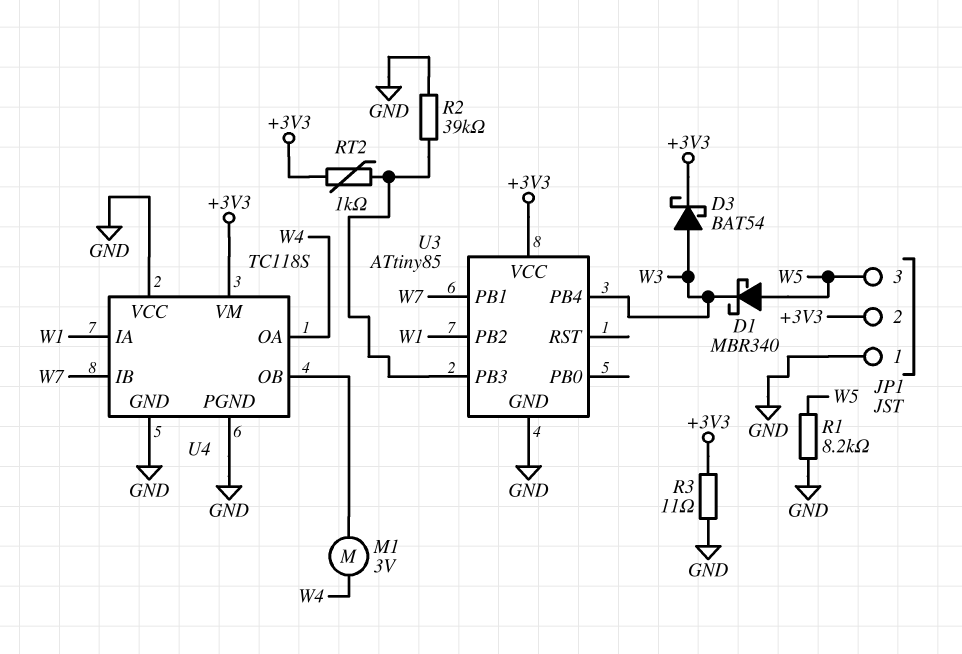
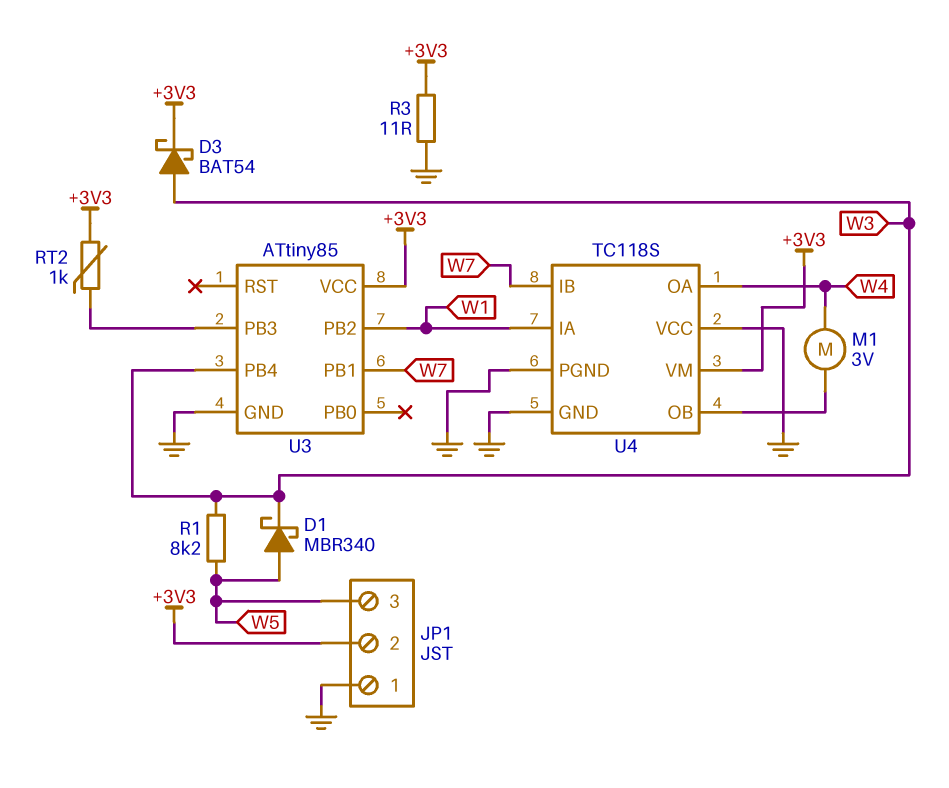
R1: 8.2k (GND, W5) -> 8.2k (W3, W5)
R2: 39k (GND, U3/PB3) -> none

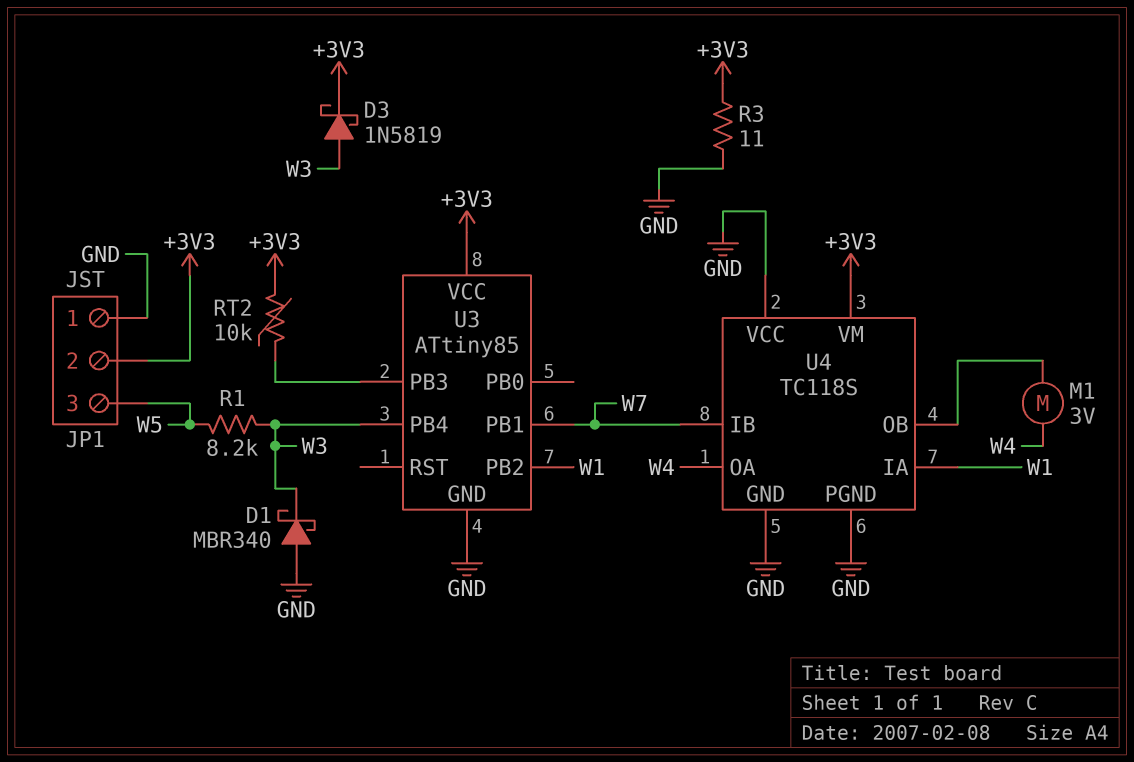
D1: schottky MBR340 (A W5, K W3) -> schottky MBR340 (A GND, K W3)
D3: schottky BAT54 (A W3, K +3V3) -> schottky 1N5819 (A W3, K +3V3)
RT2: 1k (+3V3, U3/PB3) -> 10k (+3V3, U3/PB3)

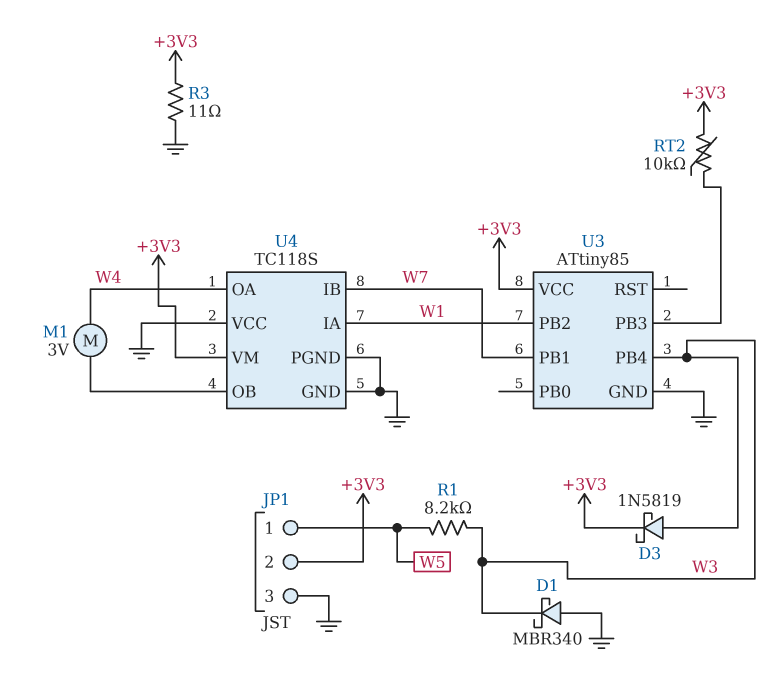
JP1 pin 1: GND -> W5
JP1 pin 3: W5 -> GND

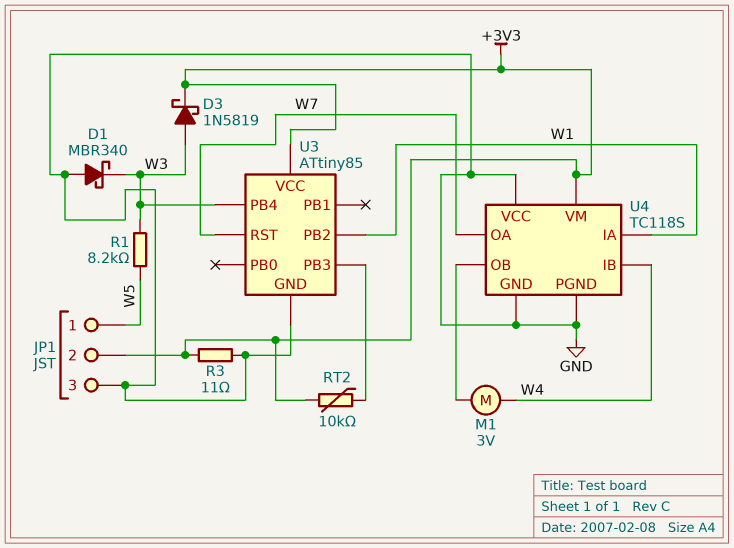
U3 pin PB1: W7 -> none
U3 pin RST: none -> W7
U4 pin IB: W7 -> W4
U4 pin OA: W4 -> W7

# # # #

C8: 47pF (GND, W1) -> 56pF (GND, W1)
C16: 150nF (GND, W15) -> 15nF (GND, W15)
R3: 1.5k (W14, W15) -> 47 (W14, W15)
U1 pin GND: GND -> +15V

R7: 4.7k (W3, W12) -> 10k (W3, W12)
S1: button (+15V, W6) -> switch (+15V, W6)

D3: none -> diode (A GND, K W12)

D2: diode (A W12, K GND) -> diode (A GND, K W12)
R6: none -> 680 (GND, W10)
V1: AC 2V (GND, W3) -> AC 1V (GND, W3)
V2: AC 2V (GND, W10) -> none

# # # #

Directions -> How many lines of the listing above contain the string "schottky"? Answer with the number alone.

Solution for this task -> 2